__RECORDS SUPPLIED__
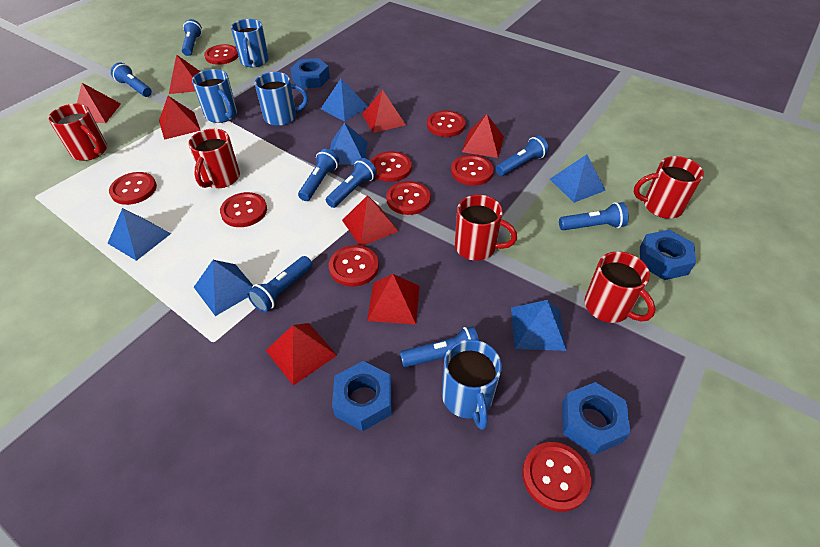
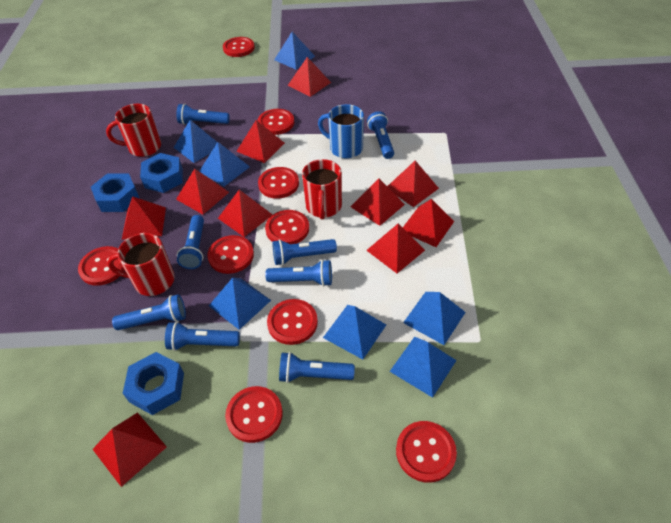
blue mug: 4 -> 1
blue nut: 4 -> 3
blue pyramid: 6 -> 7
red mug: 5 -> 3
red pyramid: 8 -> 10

...

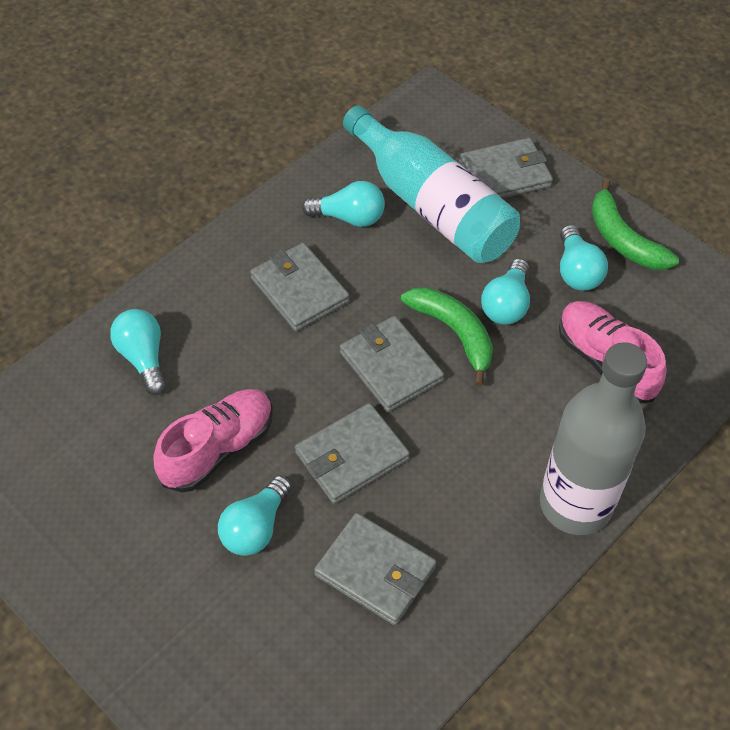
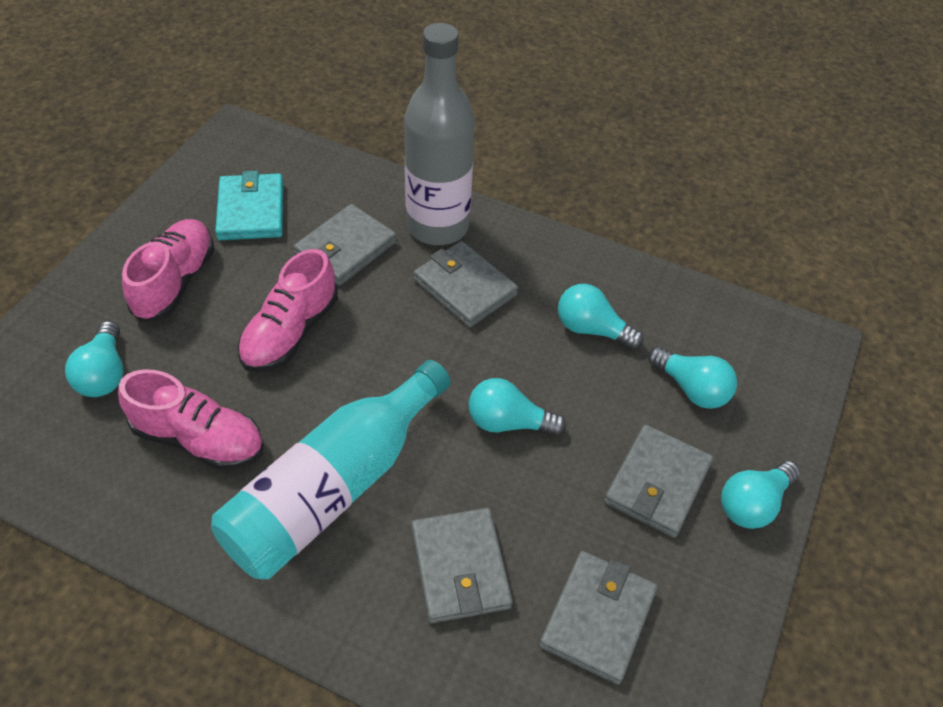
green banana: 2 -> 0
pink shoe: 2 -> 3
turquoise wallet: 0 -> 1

--

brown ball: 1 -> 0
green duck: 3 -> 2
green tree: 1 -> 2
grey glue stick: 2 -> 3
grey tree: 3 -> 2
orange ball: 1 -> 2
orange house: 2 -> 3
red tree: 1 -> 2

__ASSIGNMENT__
When you reach the line in the material above that holds "blue mug: 4 -> 1", begin reproducing lines exactly, and stop after the line that holds "red pyramid: 8 -> 10".

__FINAL ANSWER__
blue mug: 4 -> 1
blue nut: 4 -> 3
blue pyramid: 6 -> 7
red mug: 5 -> 3
red pyramid: 8 -> 10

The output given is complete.